◆ **Scene difference descriptions**:
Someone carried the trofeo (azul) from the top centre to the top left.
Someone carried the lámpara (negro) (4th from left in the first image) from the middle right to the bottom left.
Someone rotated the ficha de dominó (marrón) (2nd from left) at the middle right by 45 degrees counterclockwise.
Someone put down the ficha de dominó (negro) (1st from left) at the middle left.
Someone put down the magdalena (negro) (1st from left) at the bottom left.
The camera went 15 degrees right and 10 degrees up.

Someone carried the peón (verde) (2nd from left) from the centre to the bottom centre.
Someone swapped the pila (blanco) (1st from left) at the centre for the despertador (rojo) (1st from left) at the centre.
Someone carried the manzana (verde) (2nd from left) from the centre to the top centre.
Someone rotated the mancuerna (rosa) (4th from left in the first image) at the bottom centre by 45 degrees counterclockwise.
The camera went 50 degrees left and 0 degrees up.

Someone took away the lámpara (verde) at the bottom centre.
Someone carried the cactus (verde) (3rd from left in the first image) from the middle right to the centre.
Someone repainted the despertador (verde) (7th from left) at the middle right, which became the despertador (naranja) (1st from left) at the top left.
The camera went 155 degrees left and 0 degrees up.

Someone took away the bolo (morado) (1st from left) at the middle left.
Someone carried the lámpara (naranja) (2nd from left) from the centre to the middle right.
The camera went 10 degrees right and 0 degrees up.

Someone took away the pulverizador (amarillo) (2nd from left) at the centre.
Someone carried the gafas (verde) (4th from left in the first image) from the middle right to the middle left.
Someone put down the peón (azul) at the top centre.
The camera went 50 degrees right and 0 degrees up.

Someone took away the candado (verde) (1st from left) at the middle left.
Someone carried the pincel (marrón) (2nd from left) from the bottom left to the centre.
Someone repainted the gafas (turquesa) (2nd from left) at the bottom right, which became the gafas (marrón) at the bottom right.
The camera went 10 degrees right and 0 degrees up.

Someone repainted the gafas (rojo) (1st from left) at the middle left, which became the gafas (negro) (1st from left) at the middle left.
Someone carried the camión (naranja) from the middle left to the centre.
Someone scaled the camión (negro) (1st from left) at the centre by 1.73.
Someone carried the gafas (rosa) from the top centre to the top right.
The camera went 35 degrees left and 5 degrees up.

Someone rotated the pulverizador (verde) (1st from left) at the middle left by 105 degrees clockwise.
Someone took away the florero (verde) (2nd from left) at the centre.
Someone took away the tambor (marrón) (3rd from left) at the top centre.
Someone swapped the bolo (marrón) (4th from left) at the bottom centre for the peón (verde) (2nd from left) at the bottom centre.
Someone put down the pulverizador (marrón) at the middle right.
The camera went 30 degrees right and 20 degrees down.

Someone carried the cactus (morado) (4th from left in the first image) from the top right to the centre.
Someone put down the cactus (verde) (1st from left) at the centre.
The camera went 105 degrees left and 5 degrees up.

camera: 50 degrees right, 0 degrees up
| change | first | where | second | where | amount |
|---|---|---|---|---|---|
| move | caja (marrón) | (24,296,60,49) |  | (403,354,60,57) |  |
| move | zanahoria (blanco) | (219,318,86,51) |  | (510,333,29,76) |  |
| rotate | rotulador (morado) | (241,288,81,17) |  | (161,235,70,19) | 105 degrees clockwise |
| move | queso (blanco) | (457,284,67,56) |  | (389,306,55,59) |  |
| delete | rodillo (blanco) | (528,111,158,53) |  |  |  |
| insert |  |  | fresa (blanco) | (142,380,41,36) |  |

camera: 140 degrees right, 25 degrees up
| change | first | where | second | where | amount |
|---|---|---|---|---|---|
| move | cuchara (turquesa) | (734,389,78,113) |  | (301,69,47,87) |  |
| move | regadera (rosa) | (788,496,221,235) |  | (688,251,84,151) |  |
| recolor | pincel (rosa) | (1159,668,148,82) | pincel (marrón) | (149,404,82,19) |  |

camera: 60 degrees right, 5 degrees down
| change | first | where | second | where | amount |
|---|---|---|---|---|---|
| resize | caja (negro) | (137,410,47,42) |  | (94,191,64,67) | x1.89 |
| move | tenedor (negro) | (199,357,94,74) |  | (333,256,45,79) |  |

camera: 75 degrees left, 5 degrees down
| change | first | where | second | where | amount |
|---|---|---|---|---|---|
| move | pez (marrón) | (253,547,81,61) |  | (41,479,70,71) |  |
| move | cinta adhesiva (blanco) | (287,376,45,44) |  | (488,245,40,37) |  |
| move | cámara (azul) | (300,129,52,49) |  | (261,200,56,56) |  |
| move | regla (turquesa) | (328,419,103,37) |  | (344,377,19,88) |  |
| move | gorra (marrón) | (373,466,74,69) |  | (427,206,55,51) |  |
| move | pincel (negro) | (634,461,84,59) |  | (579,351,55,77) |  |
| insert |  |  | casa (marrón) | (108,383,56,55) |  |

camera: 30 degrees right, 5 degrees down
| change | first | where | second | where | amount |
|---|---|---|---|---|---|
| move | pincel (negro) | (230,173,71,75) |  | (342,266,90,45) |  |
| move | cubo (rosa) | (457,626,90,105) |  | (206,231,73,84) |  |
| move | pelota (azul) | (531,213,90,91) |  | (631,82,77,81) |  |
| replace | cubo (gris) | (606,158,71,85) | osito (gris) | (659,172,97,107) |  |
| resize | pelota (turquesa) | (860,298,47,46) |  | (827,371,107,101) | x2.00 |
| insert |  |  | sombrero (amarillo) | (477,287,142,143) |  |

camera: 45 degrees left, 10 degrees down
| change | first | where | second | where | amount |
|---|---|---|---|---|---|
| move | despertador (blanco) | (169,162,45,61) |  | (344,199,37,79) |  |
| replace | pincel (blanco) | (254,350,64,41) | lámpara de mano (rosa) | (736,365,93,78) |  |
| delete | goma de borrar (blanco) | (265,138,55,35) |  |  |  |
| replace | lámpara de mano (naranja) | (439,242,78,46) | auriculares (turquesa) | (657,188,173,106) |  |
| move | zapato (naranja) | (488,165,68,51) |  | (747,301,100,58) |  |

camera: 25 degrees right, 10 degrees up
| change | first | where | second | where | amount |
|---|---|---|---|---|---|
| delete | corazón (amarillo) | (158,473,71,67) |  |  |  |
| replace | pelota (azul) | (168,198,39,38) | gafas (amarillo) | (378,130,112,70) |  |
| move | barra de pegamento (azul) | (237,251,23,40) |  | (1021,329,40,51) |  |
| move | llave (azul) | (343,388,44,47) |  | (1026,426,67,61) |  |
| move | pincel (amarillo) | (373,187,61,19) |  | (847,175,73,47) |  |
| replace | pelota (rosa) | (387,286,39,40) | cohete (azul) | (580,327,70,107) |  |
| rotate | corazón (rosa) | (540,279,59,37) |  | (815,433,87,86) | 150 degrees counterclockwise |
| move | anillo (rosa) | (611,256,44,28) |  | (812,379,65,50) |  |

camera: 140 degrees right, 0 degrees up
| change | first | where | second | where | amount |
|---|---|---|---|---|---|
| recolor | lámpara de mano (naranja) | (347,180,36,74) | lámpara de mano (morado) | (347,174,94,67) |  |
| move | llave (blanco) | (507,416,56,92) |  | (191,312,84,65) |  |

◆ **Exercise directions**: With the line holding "degrees clockwise |" as the first and the line holding "delete | rodillo" as the last, set down that range of the entries above exactly, and nothing else.

◆ **Solution to the problem**:
| rotate | rotulador (morado) | (241,288,81,17) |  | (161,235,70,19) | 105 degrees clockwise |
| move | queso (blanco) | (457,284,67,56) |  | (389,306,55,59) |  |
| delete | rodillo (blanco) | (528,111,158,53) |  |  |  |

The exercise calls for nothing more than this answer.